• _REQUIRED ACTION_
Return the listing that follows exactly, with no pictures included.

• _TASK DATA_
···
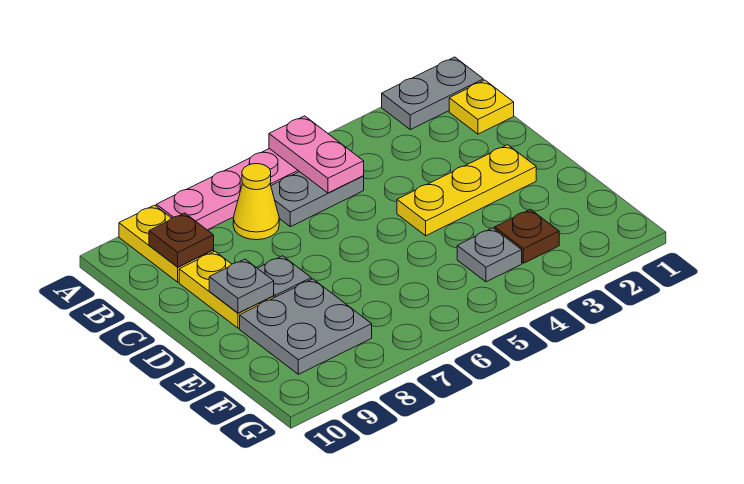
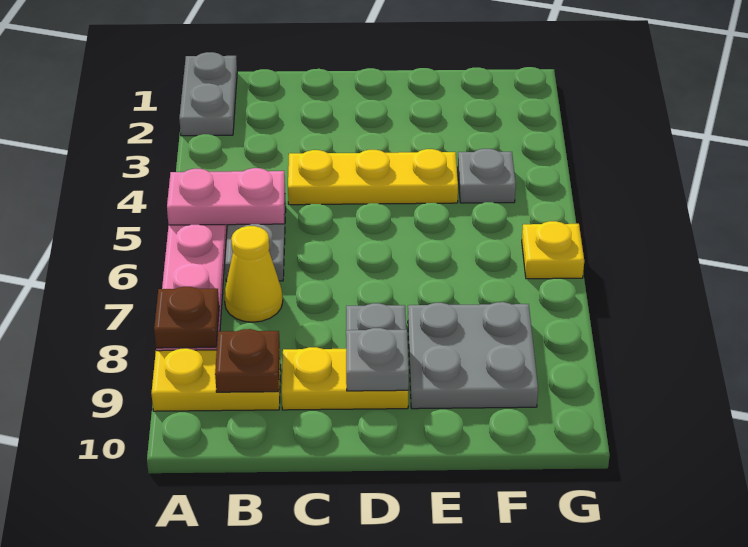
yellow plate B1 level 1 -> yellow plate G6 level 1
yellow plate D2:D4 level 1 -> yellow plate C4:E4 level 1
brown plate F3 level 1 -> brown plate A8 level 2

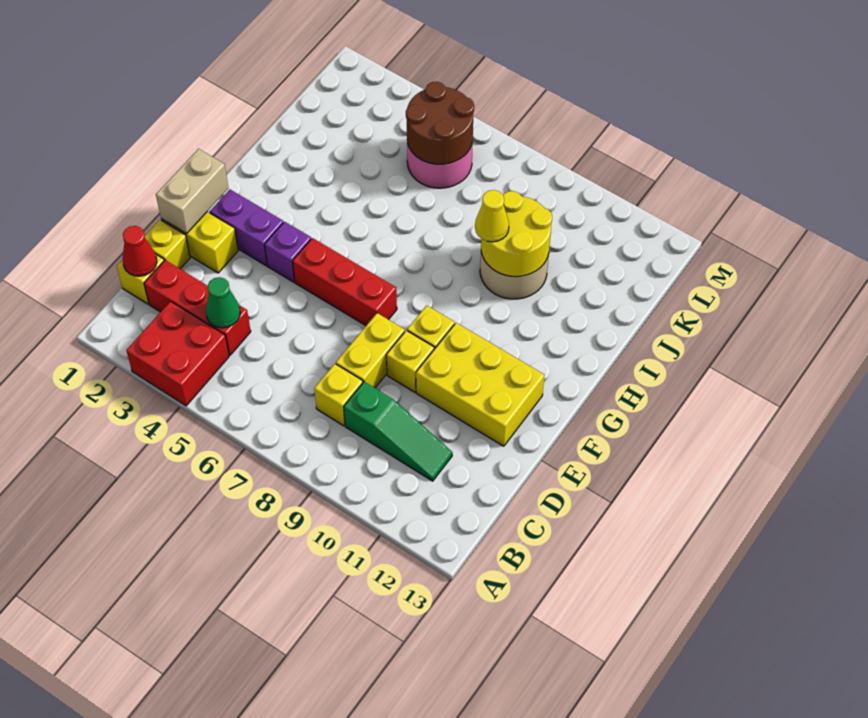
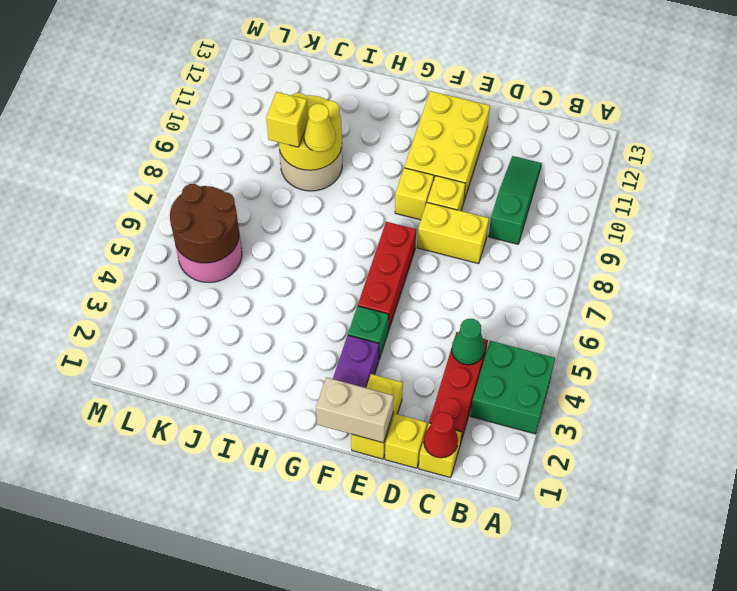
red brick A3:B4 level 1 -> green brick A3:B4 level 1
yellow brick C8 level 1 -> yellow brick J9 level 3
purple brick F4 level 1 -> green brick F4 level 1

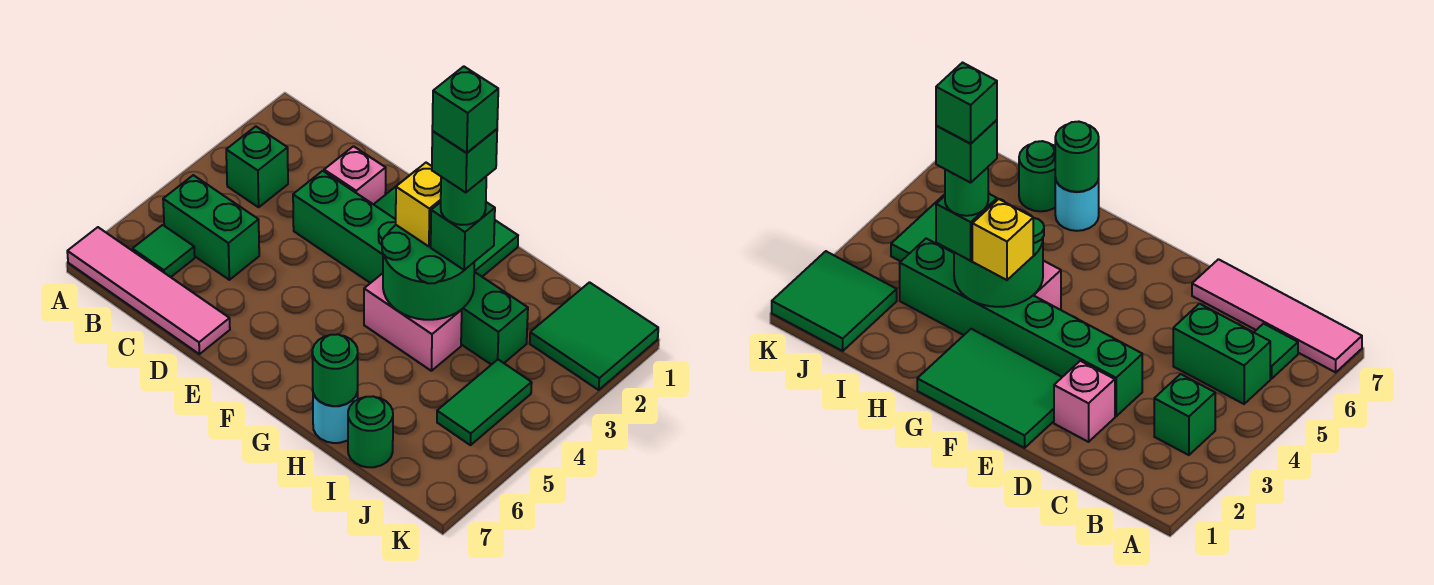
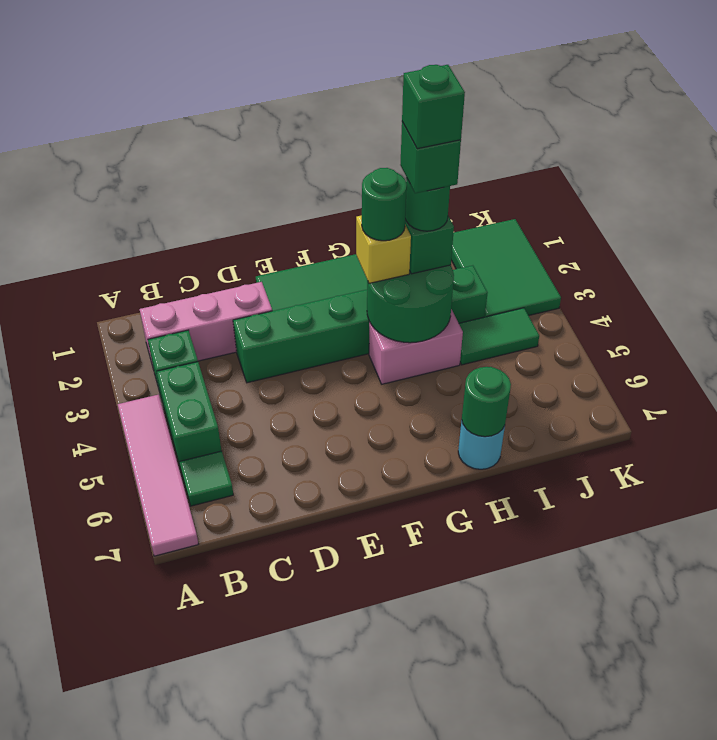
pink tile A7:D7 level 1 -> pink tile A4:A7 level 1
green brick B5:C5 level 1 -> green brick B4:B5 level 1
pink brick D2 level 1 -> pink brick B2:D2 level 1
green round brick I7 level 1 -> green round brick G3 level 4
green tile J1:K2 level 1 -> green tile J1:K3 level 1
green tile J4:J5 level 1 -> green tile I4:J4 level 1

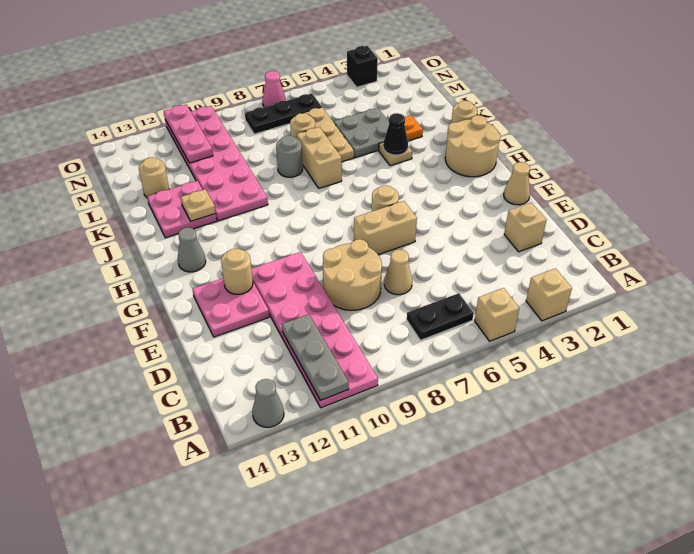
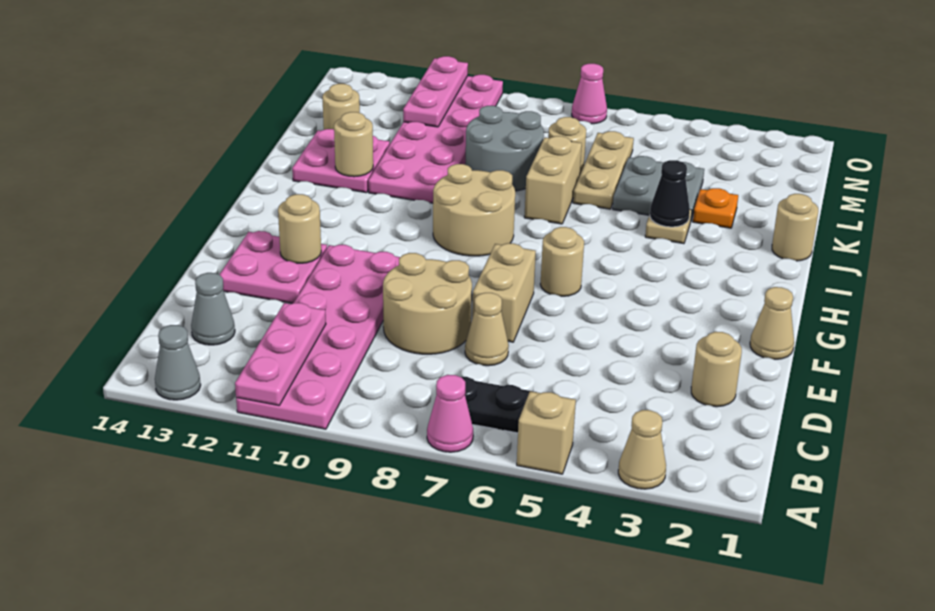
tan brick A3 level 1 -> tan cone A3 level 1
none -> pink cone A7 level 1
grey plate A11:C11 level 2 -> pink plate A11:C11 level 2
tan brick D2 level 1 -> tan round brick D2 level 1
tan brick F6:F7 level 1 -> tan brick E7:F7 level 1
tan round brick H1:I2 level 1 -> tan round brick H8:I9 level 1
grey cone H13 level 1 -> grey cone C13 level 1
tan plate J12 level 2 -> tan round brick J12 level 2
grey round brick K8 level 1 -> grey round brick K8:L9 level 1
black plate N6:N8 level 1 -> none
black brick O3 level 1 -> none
···
• _EXPECTED OUTPUT_
yellow plate B1 level 1 -> yellow plate G6 level 1
yellow plate D2:D4 level 1 -> yellow plate C4:E4 level 1
brown plate F3 level 1 -> brown plate A8 level 2

red brick A3:B4 level 1 -> green brick A3:B4 level 1
yellow brick C8 level 1 -> yellow brick J9 level 3
purple brick F4 level 1 -> green brick F4 level 1

pink tile A7:D7 level 1 -> pink tile A4:A7 level 1
green brick B5:C5 level 1 -> green brick B4:B5 level 1
pink brick D2 level 1 -> pink brick B2:D2 level 1
green round brick I7 level 1 -> green round brick G3 level 4
green tile J1:K2 level 1 -> green tile J1:K3 level 1
green tile J4:J5 level 1 -> green tile I4:J4 level 1

tan brick A3 level 1 -> tan cone A3 level 1
none -> pink cone A7 level 1
grey plate A11:C11 level 2 -> pink plate A11:C11 level 2
tan brick D2 level 1 -> tan round brick D2 level 1
tan brick F6:F7 level 1 -> tan brick E7:F7 level 1
tan round brick H1:I2 level 1 -> tan round brick H8:I9 level 1
grey cone H13 level 1 -> grey cone C13 level 1
tan plate J12 level 2 -> tan round brick J12 level 2
grey round brick K8 level 1 -> grey round brick K8:L9 level 1
black plate N6:N8 level 1 -> none
black brick O3 level 1 -> none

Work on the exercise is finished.